• _DIRECTIONS FOR THIS TASK_
Would you please state how many lines in the entries contain the word "right"? Only the number should be given.

• _DATA SECTION_
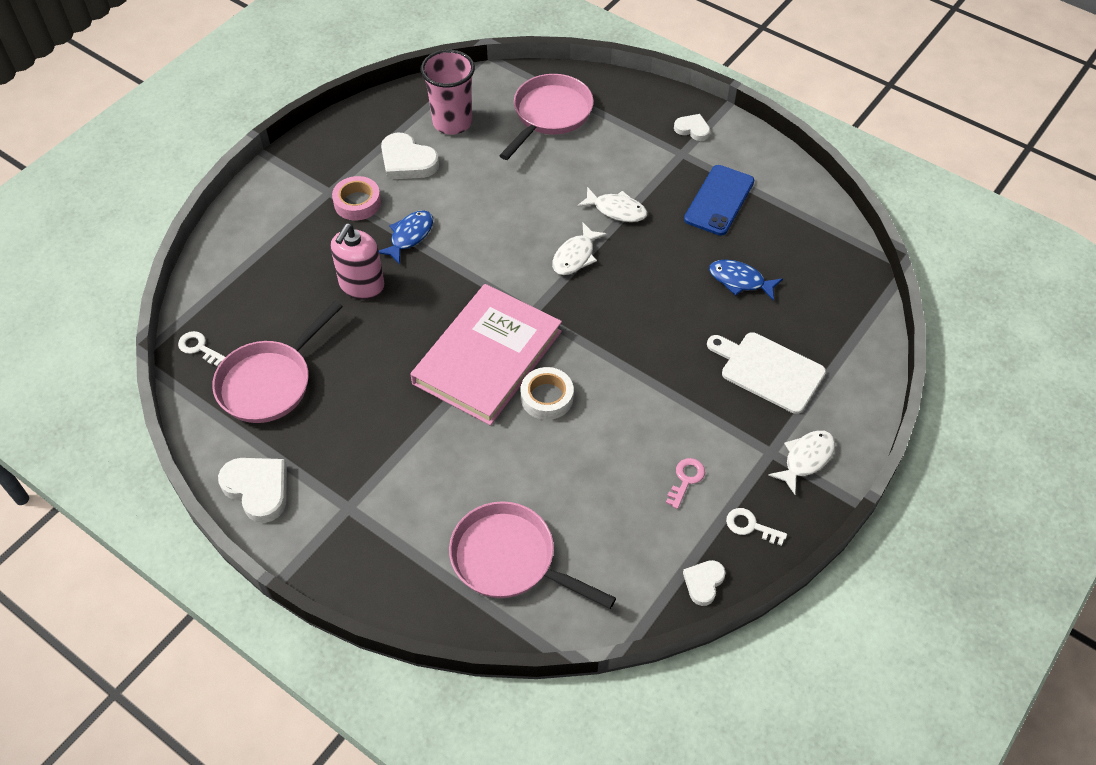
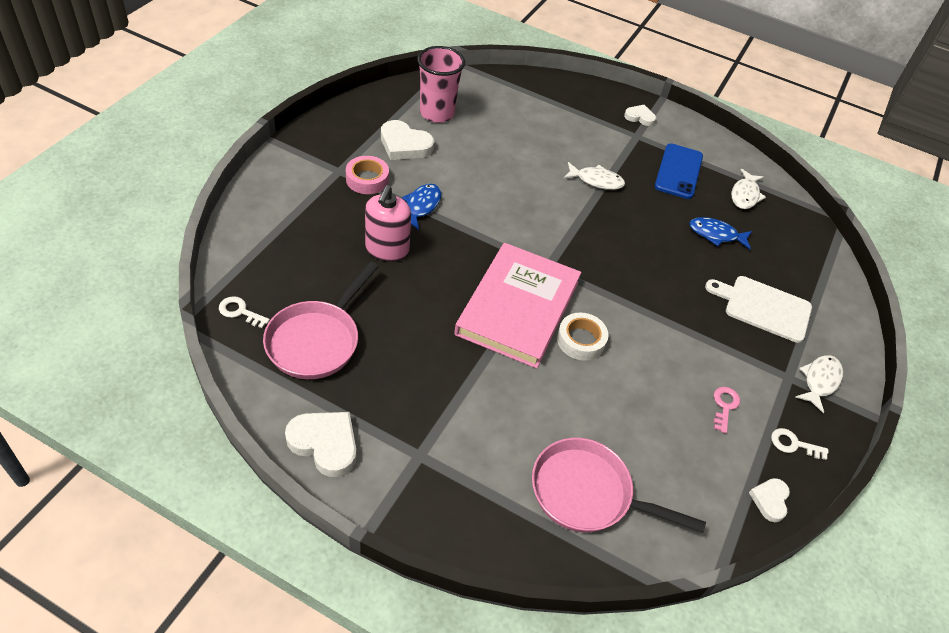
camera: 15 degrees left, 5 degrees down
(550, 115) = (519, 107): pink pan -> none
(575, 256) = (572, 219): white fish -> white fish (745, 195)

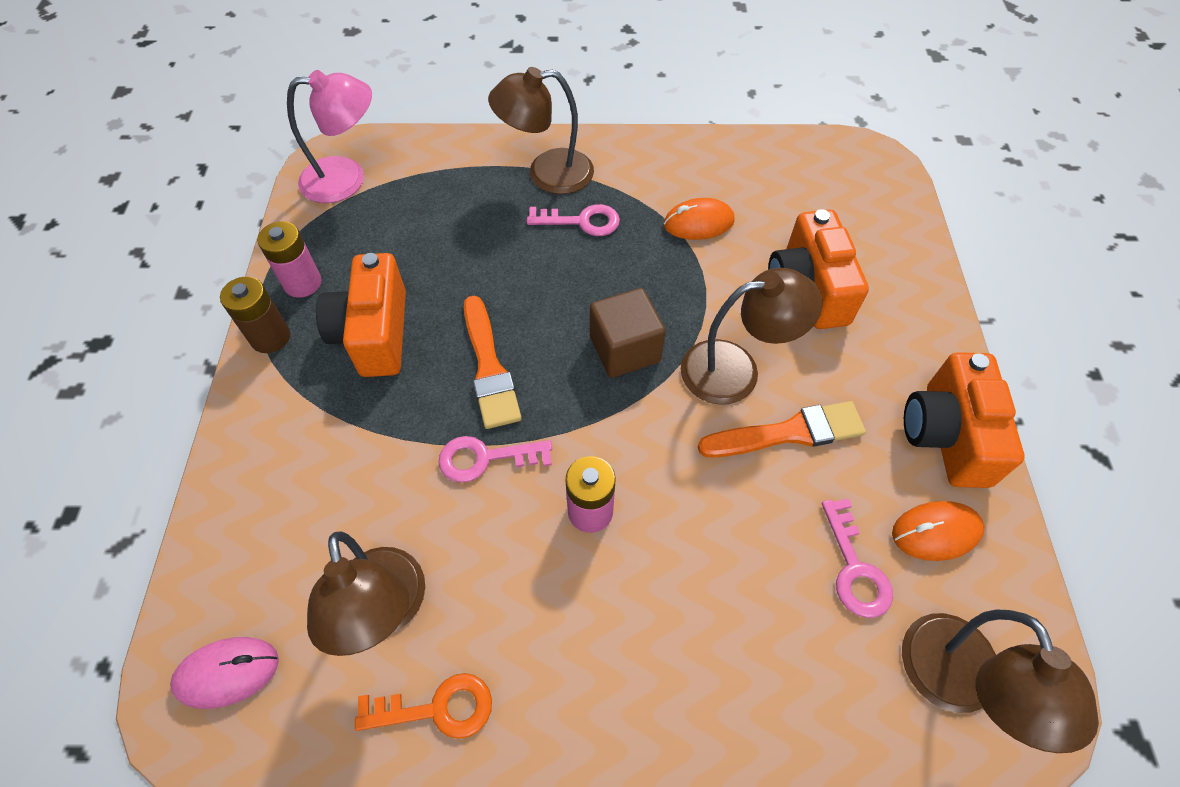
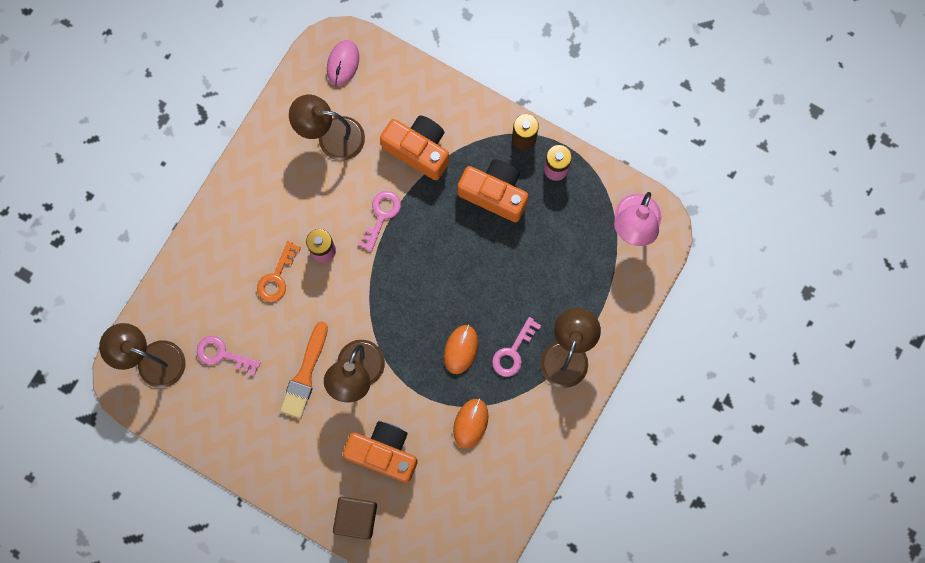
camera: 120 degrees right, 20 degrees up
(437, 708) = (276, 141): orange key -> orange key (277, 277)
(489, 367) = (435, 244): orange brush -> none
(624, 349) = (405, 322): brown cube -> brown cube (356, 518)
(935, 532) = (214, 406): orange mouse -> orange mouse (461, 349)
(946, 435) = (254, 455): orange camera -> orange camera (418, 150)

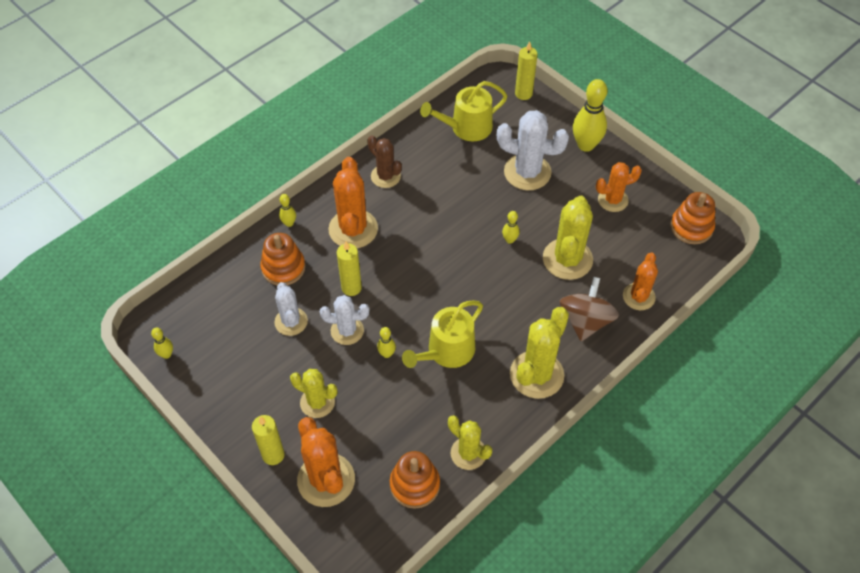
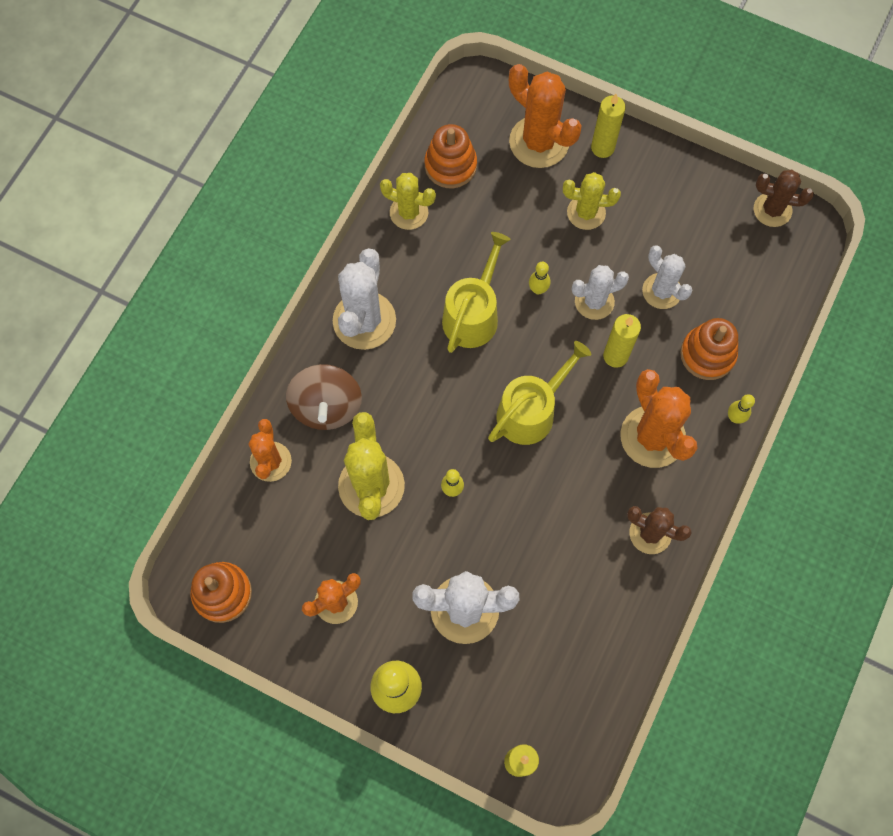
camera: 160 degrees right, 15 degrees up
(166, 354) = (772, 210): yellow bowling pin -> brown cactus
(466, 128) = (576, 661): yellow watering can -> yellow watering can (531, 411)
(536, 375) = (364, 320): yellow cactus -> white cactus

• _SOLUTION TO THIS EXERCISE_
2